begin Entries shown
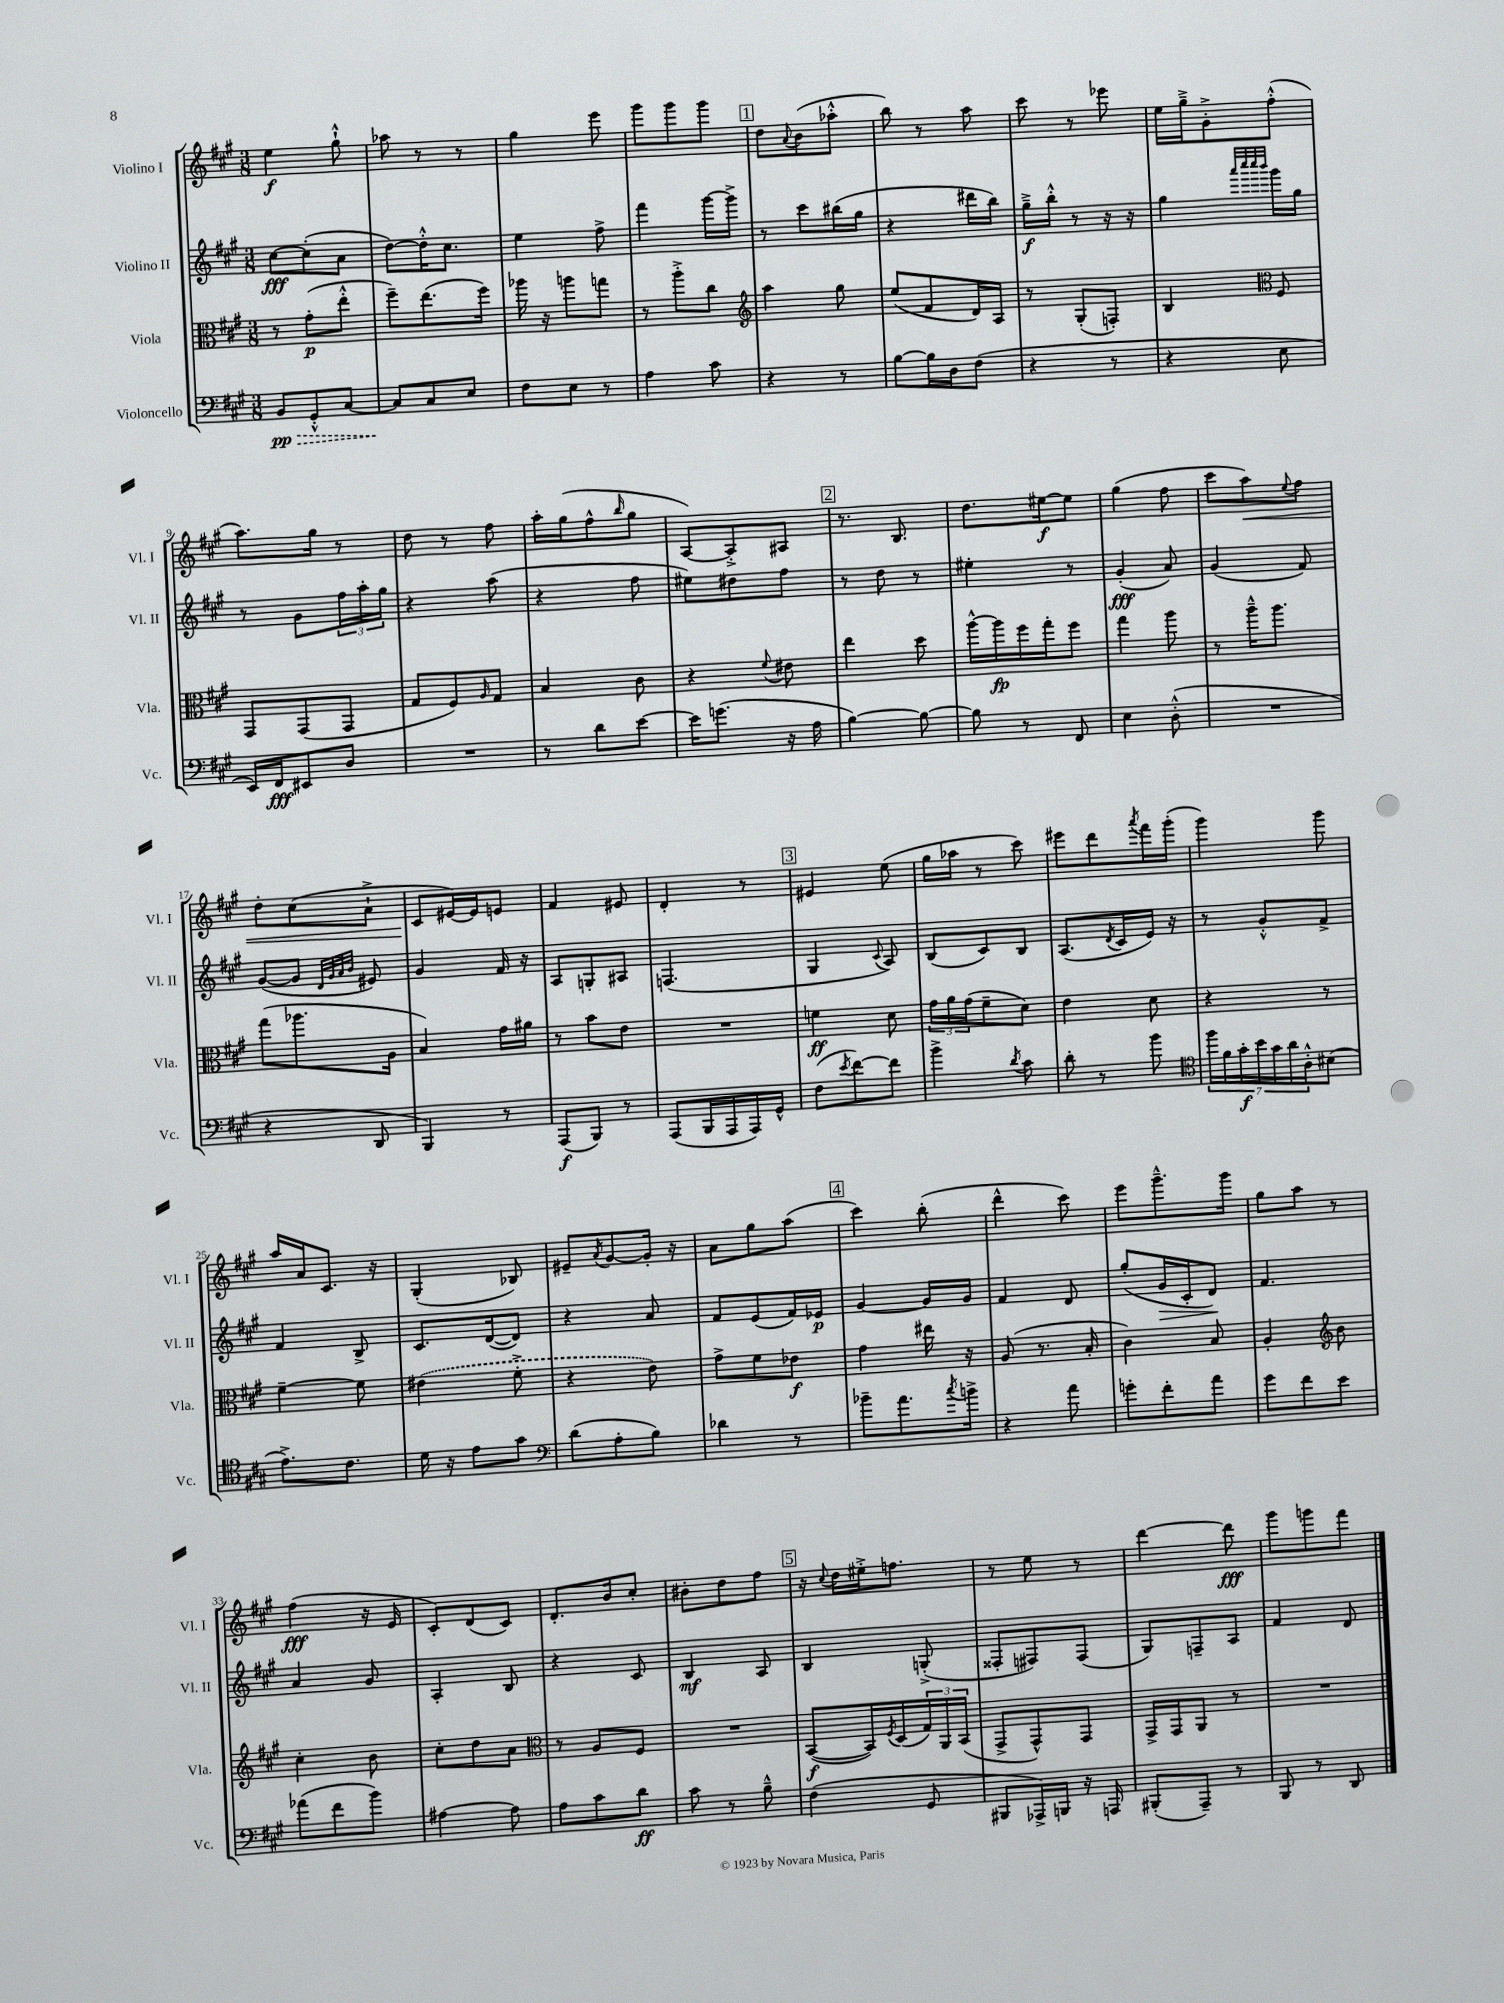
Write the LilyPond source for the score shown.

<<
\new StaffGroup <<
\new Staff = "s0" \with { instrumentName = "Violino I" shortInstrumentName = "Vl. I" } {
    \clef treble \key a \major \numericTimeSignature \time 3/8
    e''4\f gis''8-!-^ |
    aes''8 r8 r8 |
    gis''4 e'''8 |
    gis'''8 gis'''8 gis'''8 |
    \mark \markup { \box "1" } d''8 \appoggiatura { a'8 } b'8( aes''8-.-^ |
    b''8) r8 a''8 |
    cis'''8 r8 ees'''8 |
    e''16 gis''16---> gis'8-.-> fis''8-.-^( |
    a''8.) gis''16 r8 |
    d''8 r8 fis''8 |
    a''16-. gis''16( fis''8-^ \grace { b''16 } gis''8 |
    a8~) a8-.-> ais8 |
    \mark \markup { \box "2" } r8. b8. |
    d''8. eis''16~\f eis''8 |
    gis''4( fis''8 |
    cis'''8 a''8\<) \appoggiatura { e''8 } fis''8 |
    d''8-. cis''8( a'8-!-> |
    cis'8\! eis'16~) eis'16 e'8 |
    fis'4 eis'8 |
    d'4-. r8 |
    \mark \markup { \box "3" } eis'4 e''8( |
    gis''16 aes''16 r8 cis'''8) |
    eis'''8 d'''8 \acciaccatura { a'''8 } fis'''16 gis'''16-.( |
    gis'''4) gis'''8 |
    a''16 a'16 cis'8. r16 |
    gis4-.( bes8) |
    eis'8-- \acciaccatura { a'8 } gis'8~ gis'16-. r16 |
    a'8 gis''8 a''8( |
    \mark \markup { \box "4" } cis'''4) b''8-.( |
    d'''4-^ cis'''8) |
    e'''8 gis'''8.---^ gis'''16 |
    gis''8 a''8 r8 |
    fis''4\fff( r16 e'16 |
    cis'8-.) d'8( cis'8) |
    d'8.-. b'16 cis''8-. |
    bis'8-. d''8 fis''8 |
    \mark \markup { \box "5" } r16 \appoggiatura { cis''8 } d''16 eis''16-.-> f''8. |
    r8 e''8 r8 |
    d'''4~ d'''8\fff |
    gis'''8 g'''8 fis'''8 \bar "|." |
}
\new Staff = "s1" \with { instrumentName = "Violino II" shortInstrumentName = "Vl. II" } {
    \clef treble \key a \major \numericTimeSignature \time 3/8
    cis''8~\fff cis''8-.( a'8 |
    d''8~) d''16-.-^ cis''8. |
    e''4 fis''8-> |
    fis'''4 gis'''16~ gis'''16-> |
    \mark \markup { \box "1" } r8 cis'''8 bis''16( gis''16 |
    r4 dis'''16 b''16) |
    gis''16--->\f b''16-.-^ r8 r16 r16 |
    gis''4 \grace { a'''32 cis''''32 cis''''32 b'''32 } gis'''16 gis''16 |
    r8 gis'8 \tuplet 3/2 { fis''16 a''16-. gis''16 } |
    r4 a''8( |
    r4 fis''8 |
    eis''8) dis''8 fis''8 |
    \mark \markup { \box "2" } r8 d''8 r8 |
    eis''4-. r8 |
    gis'4-.\fff( a'8) |
    gis'4( fis'8) |
    gis'8~( gis'8 \grace { d'32 gis'32 a'32 b'32 } eis'8) |
    gis'4 fis'16 r16 |
    a8 g8-. ais8 |
    f4.( |
    \mark \markup { \box "3" } gis4 \appoggiatura { cis'8 } a8) |
    b8( cis'8) b8 |
    a8.( \acciaccatura { d'8 } cis'16 e'16) r16 |
    r8 gis'8-.-^ fis'8-> |
    fis'4 b8-> |
    cis'8. d'16~( d'8) |
    r4 a'8 |
    fis'8 e'8( fis'16) ees'16\p |
    \mark \markup { \box "4" } gis'4~ gis'16 gis'16 |
    fis'4 d'8 |
    gis''8-.( gis'16\> cis'16-. d'8\!) |
    fis'4. |
    a'4 gis'8 |
    a4-. b8 |
    r4 cis'8 |
    b4\mf a8 |
    \mark \markup { \box "5" } b4 g8-.->( |
    fisis8-. fis8) fis8( |
    gis8) f8-- a8 |
    fis'4 d'8 \bar "|." |
}
\new Staff = "s2" \with { instrumentName = "Viola" shortInstrumentName = "Vla." } {
    \clef alto \key a \major \numericTimeSignature \time 3/8
    r8 gis'8-.\p( e''8-.-^ |
    fis''8--) e''8.( fis''16) |
    aes''16 r16 a''8 g''8 |
    r8 a''8-.-> cis''8 |
    \mark \markup { \box "1" } \clef treble a''4 gis''8 |
    e''8( fis'8 d'16) a16 |
    r8 gis8-.( f8-.) |
    b4 \clef alto fis8 |
    gis,8 gis,8( gis,8 |
    gis8 fis8) \grace { a16 } gis8 |
    b4 cis'8 |
    r4 \appoggiatura { fis'8 } eis'8 |
    \mark \markup { \box "2" } e''4 d''8 |
    a''16~-^ a''16\fp fis''16 gis''16-. fis''8 |
    gis''4 a''8 |
    r8 a''16---^ a''8. |
    gis''8( aes''8. a16 |
    b4) gis'16 ais'16 |
    r8 b'8 e'8 |
    R4. |
    \mark \markup { \box "3" } f'4\ff d'8 |
    \tuplet 3/2 { gis'16 a'16 gis'16( } fis'8-- d'8) |
    e'4 d'8 |
    r4 r8 |
    fis'4~-- fis'8 |
    \once \slurDashed eis'4( fis'8-.-> |
    r4 e'8) |
    gis'8-> fis'8 ees'8\f |
    \mark \markup { \box "4" } gis'4 eis''16 r16 |
    a8( r8. b16-. |
    cis'4) b8 |
    a4-. \clef treble b'8 |
    cis''4-. b'8 |
    cis''8-. d''8 a'8 |
    \clef alto r8 a8 fis8 |
    R4. |
    \mark \markup { \box "5" } b,8~\f( b,16) \acciaccatura { fis8 } d16( \tuplet 3/2 { gis16) a,16 b,16( } |
    gis,8-> gis,8-^) gis,8 |
    gis,16-> gis,16 a,8 r8 |
    R4. \bar "|." |
}
\new Staff = "s3" \with { instrumentName = "Violoncello" shortInstrumentName = "Vc." } {
    \clef bass \key a \major \numericTimeSignature \time 3/8
    \once \override Hairpin.style = #'dashed-line b,8\pp\> gis,8-.-^ cis8~ |
    cis8\! cis8 e8 |
    fis8 e8 r8 |
    a4 cis'8 |
    \mark \markup { \box "1" } r4 r8 |
    b8~ b16 d16 fis8( |
    r4 r8 |
    r4 e8 |
    e,16) fis,16\fff eis,8 d8 |
    R4. |
    r8 d'8 e'8~ |
    e'16 g'8.( r16 a16 |
    \mark \markup { \box "2" } b4~) b8~ |
    b8 r8 fis,8 |
    e4 d8-.-^( |
    R4. |
    r4 d,8 |
    b,,4) r8 |
    a,,8\f( b,,8) r8 |
    a,,8( b,,16 a,,16 a,,16) gis,16-^ |
    \mark \markup { \box "3" } fis8( \acciaccatura { e'8 } fis'8~) fis'8 |
    b'4-> \acciaccatura { d'8 } cis'8 |
    d'8-. r8 b'8 |
    \clef tenor \tuplet 7/4 { fis''16 fis'16 gis'16-.\f b'16 gis'16 a'16 a16-.-^ } bis8( |
    e'8.->) cis'8. |
    d'16 r16 e'8 gis'8 |
    \clef bass d'8( a8-. b8) |
    des'4 r8 |
    \mark \markup { \box "4" } bes'8-- a'8. \acciaccatura { cis''8 } b'16-> |
    r4 a'8 |
    g'8-. fis'8-. a'8 |
    gis'8 fis'8 e'8 |
    aes'8( fis'8 b'8) |
    ais4~ ais8 |
    a8 cis'8 d'8\ff |
    cis'8 r8 b8---^ |
    \mark \markup { \box "5" } fis4( gis,8 |
    bis,,8 aes,,16->) b,,16 r16 a,,16 |
    bis,,8-.( a,,8--) r8 |
    b,,8 r8 d,8 \bar "|." |
}
>>
>>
end Entries shown
What you are asked to do: Show every line of the items above that contains the string "major".

Full answer:
    \clef treble \key a \major \numericTimeSignature \time 3/8
    \clef treble \key a \major \numericTimeSignature \time 3/8
    \clef alto \key a \major \numericTimeSignature \time 3/8
    \clef bass \key a \major \numericTimeSignature \time 3/8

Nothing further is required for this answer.